#### [Problem to work on]
Leave out every picture and set down, exactly, the lines below from the one holding "none -> cyan brick B3 level 1" up to and including the one holding "none -> black brick H8 level 3".

• • • • •

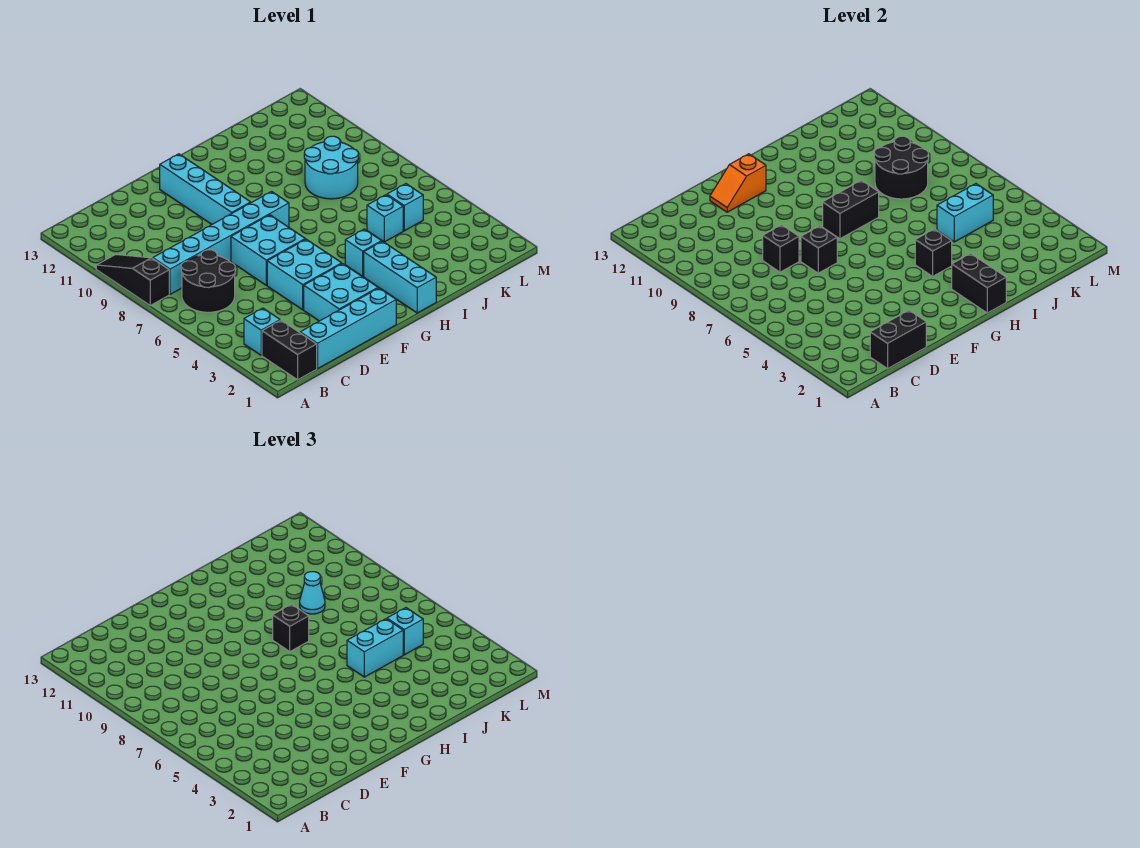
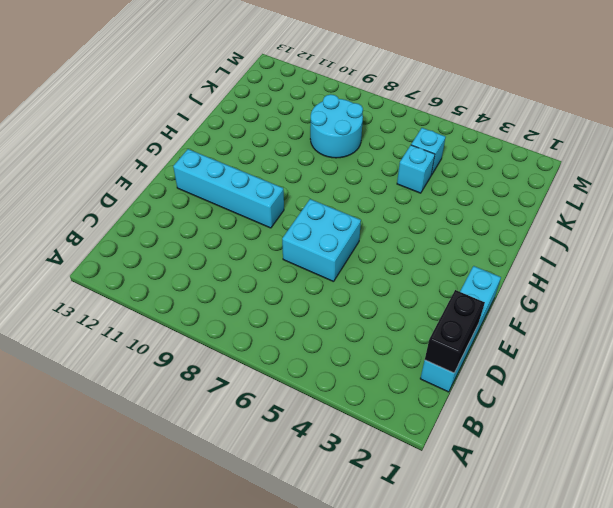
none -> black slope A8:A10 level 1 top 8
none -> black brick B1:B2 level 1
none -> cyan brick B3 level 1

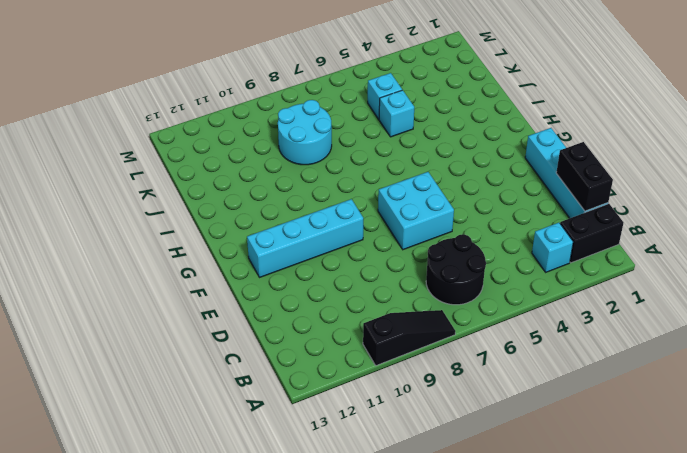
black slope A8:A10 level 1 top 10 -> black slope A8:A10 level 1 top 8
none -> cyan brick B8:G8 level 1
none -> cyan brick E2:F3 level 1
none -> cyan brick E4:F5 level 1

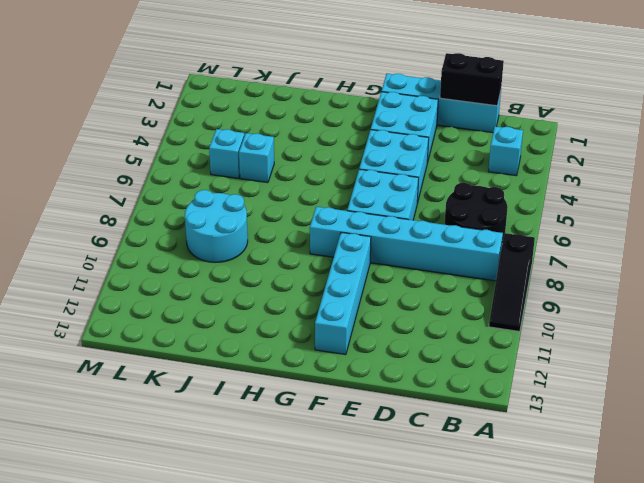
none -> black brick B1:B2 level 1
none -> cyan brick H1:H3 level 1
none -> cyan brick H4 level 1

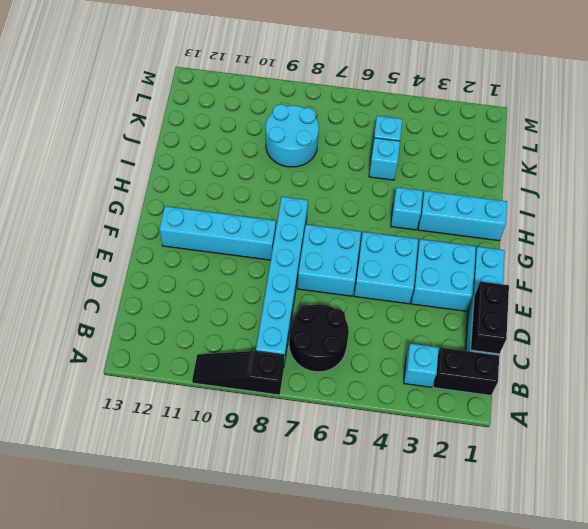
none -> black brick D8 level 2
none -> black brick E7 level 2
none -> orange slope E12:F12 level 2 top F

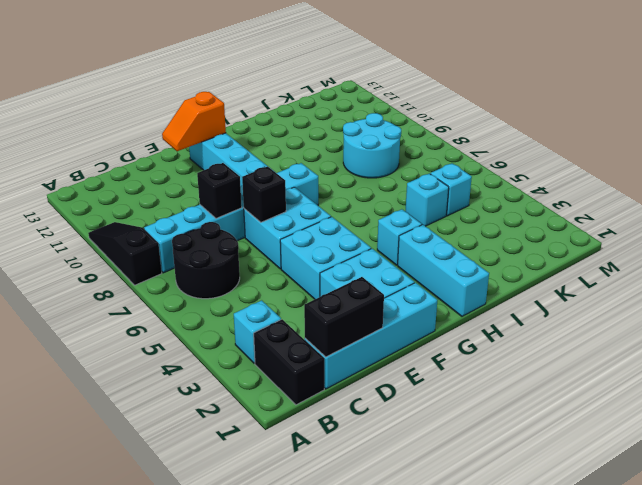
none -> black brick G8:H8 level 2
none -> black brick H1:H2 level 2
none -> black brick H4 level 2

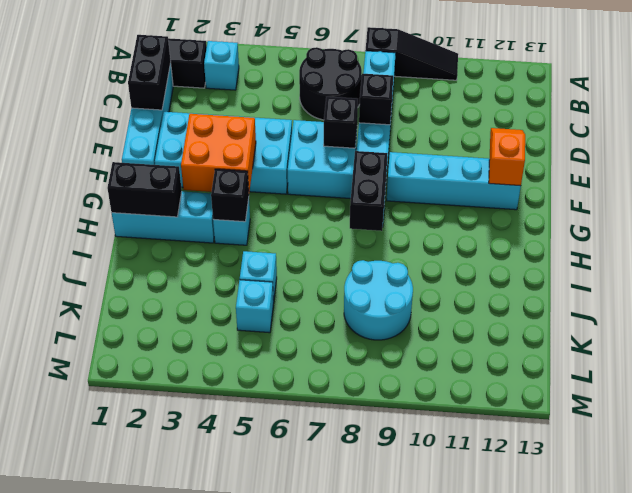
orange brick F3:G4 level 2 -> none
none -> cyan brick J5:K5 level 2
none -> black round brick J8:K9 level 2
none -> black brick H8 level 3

• • • • •

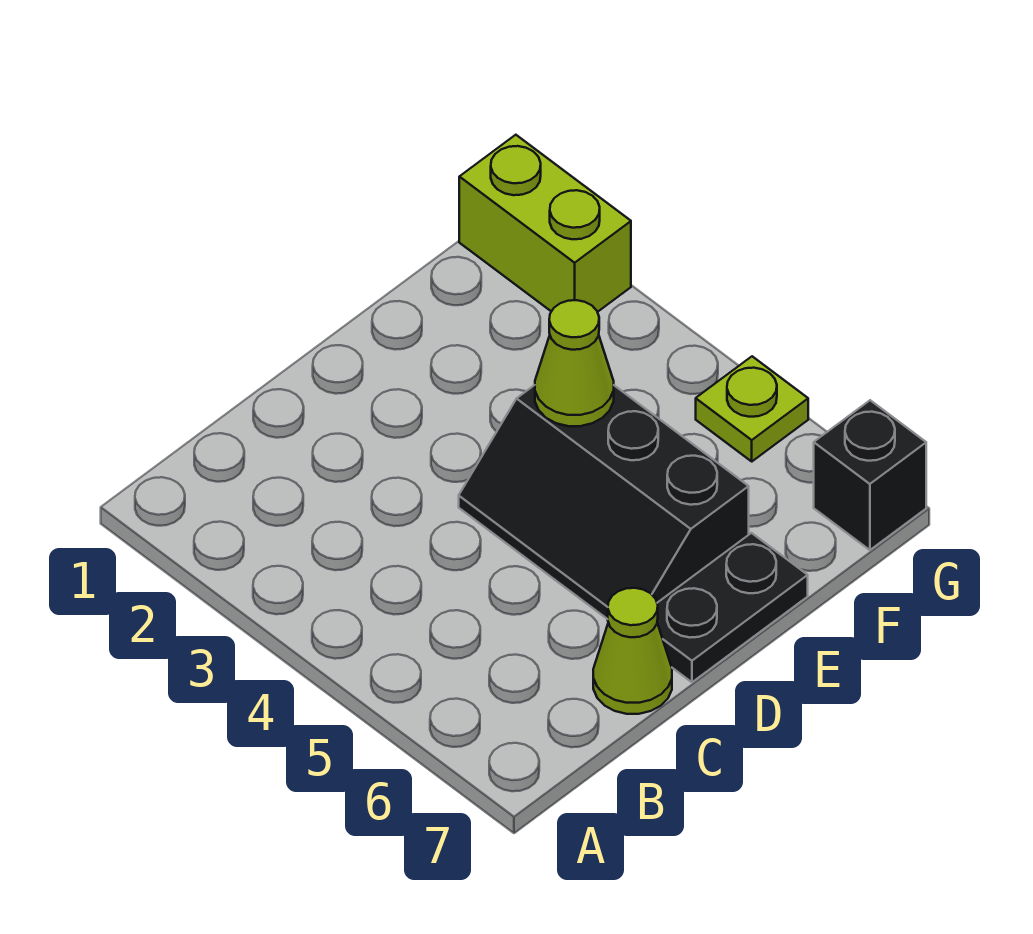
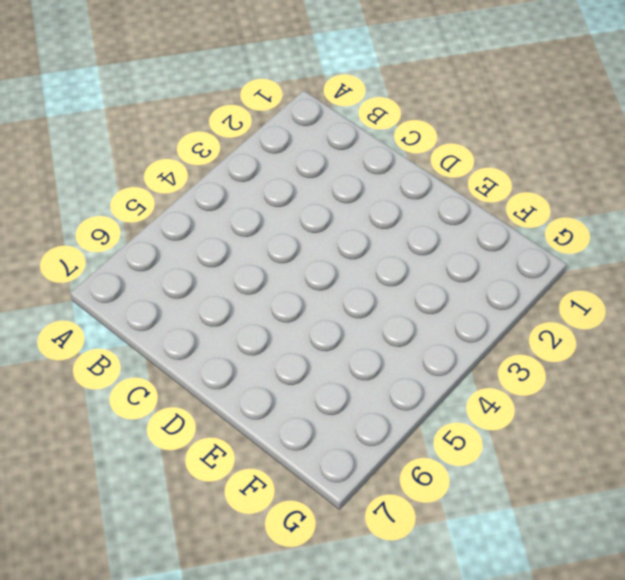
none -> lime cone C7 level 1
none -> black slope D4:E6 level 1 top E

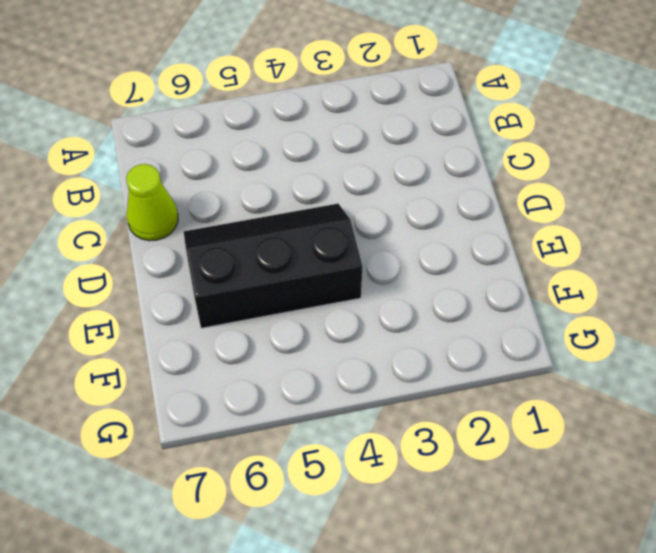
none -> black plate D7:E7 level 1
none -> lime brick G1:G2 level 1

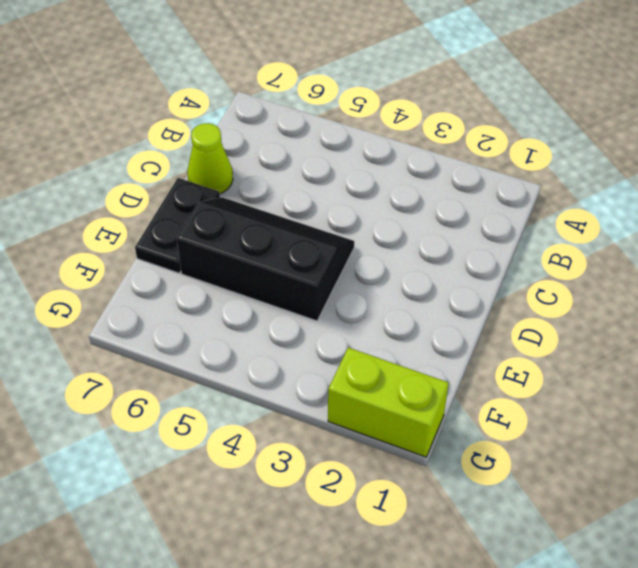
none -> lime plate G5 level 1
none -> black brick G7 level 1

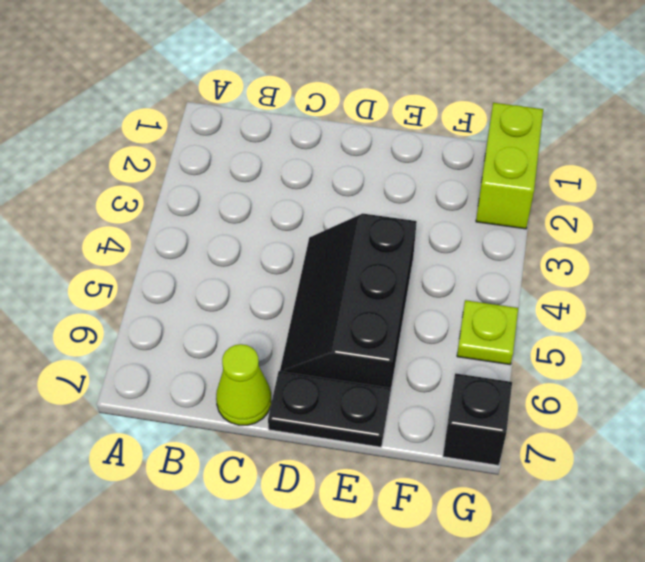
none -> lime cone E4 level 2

• • • • •

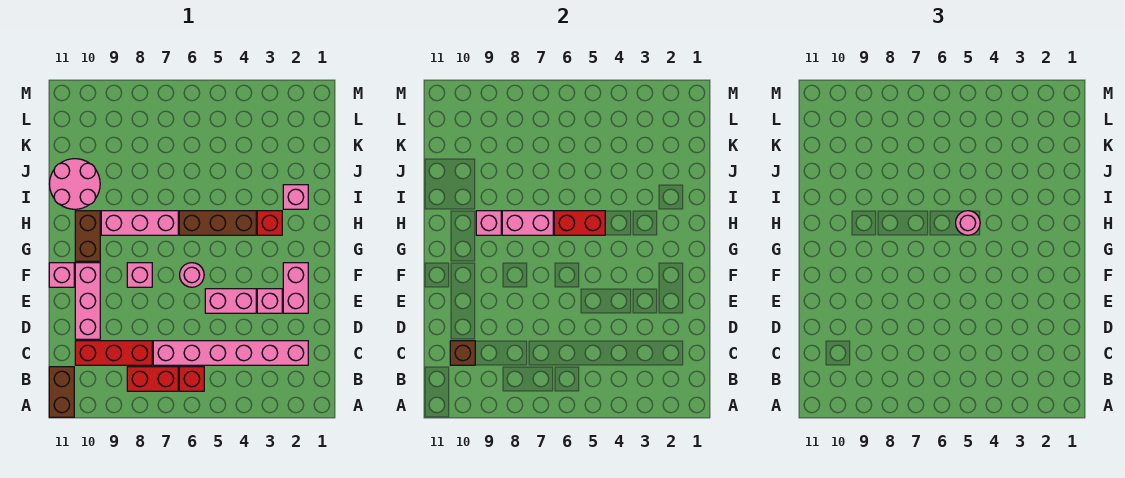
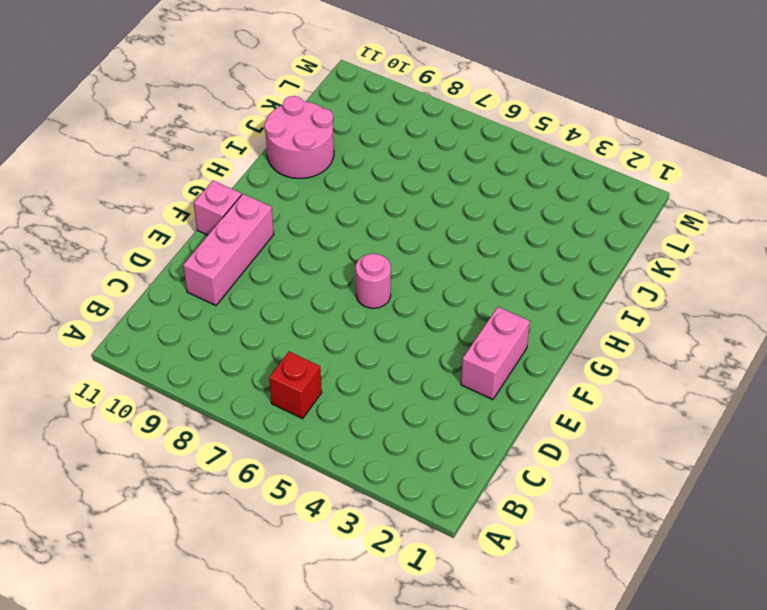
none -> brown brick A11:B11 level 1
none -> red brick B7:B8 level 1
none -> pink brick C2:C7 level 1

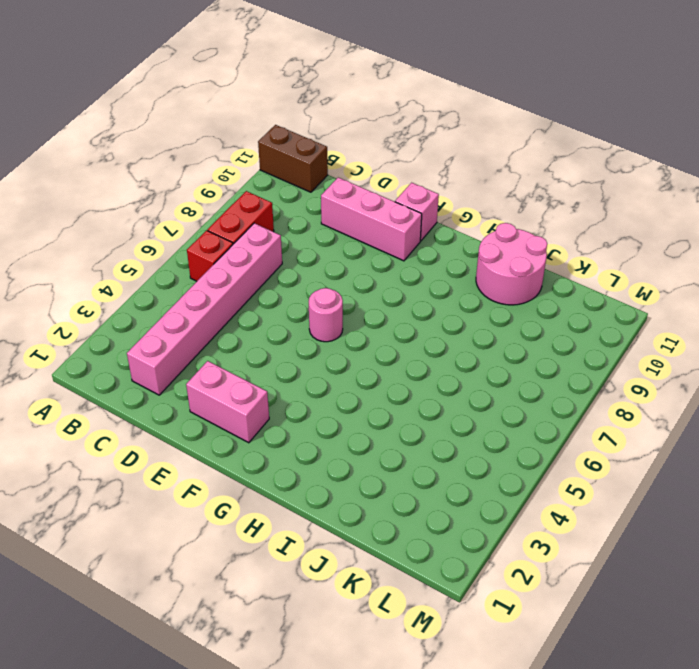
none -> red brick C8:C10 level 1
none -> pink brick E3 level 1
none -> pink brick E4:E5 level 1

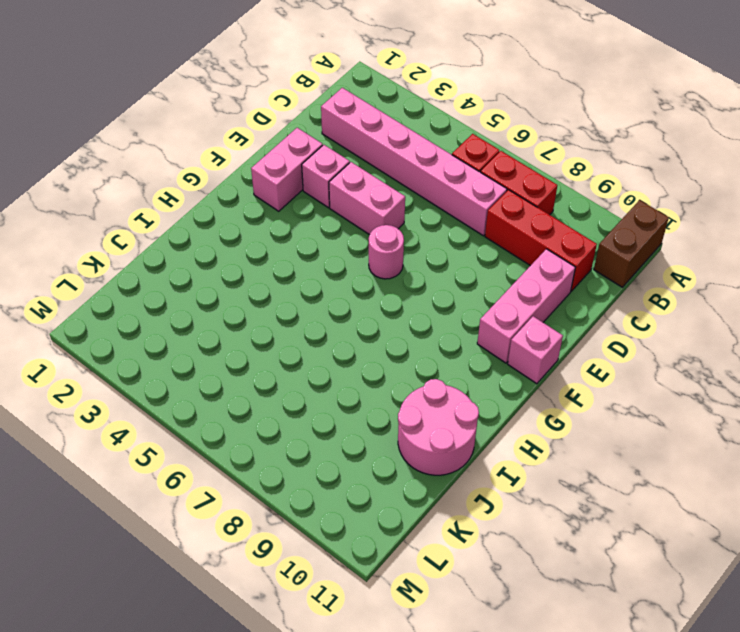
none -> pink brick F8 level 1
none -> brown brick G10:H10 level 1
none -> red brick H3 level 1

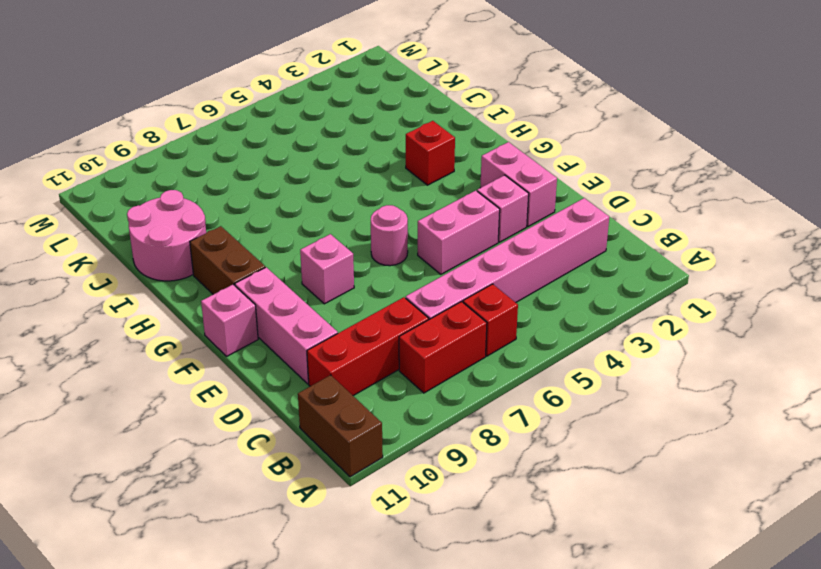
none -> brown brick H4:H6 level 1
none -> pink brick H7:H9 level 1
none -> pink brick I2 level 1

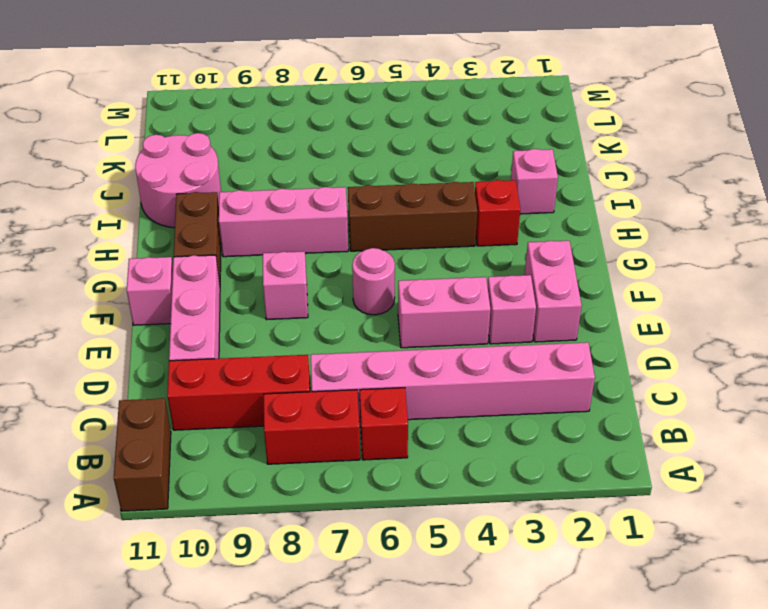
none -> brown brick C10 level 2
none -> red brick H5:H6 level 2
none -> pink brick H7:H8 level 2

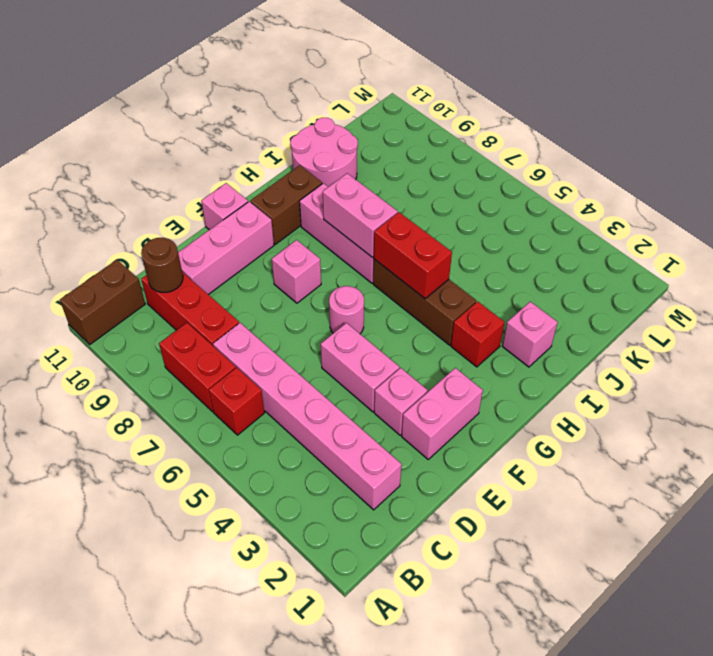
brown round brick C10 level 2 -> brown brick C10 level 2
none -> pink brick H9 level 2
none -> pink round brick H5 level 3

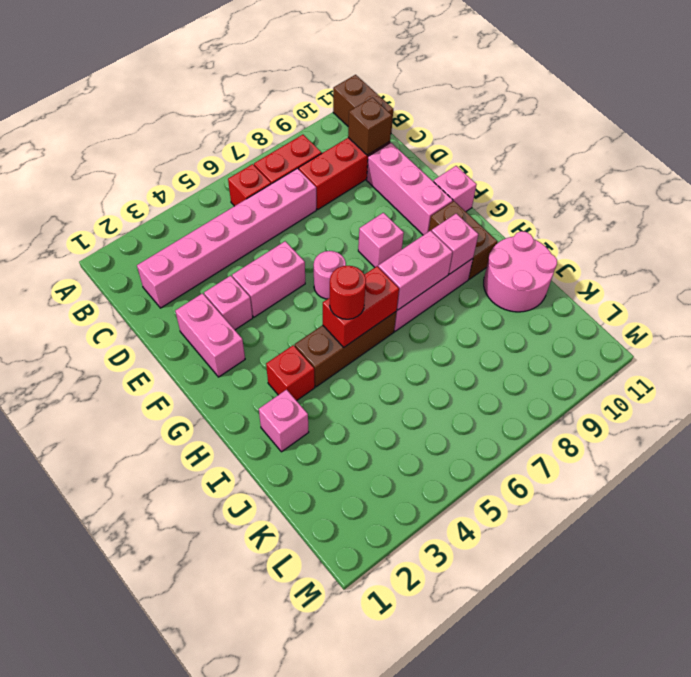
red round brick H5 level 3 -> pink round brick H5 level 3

• • • • •

#### [Completed task]
none -> cyan brick B3 level 1

black slope A8:A10 level 1 top 10 -> black slope A8:A10 level 1 top 8
none -> cyan brick B8:G8 level 1
none -> cyan brick E2:F3 level 1
none -> cyan brick E4:F5 level 1

none -> black brick B1:B2 level 1
none -> cyan brick H1:H3 level 1
none -> cyan brick H4 level 1

none -> black brick D8 level 2
none -> black brick E7 level 2
none -> orange slope E12:F12 level 2 top F

none -> black brick G8:H8 level 2
none -> black brick H1:H2 level 2
none -> black brick H4 level 2

orange brick F3:G4 level 2 -> none
none -> cyan brick J5:K5 level 2
none -> black round brick J8:K9 level 2
none -> black brick H8 level 3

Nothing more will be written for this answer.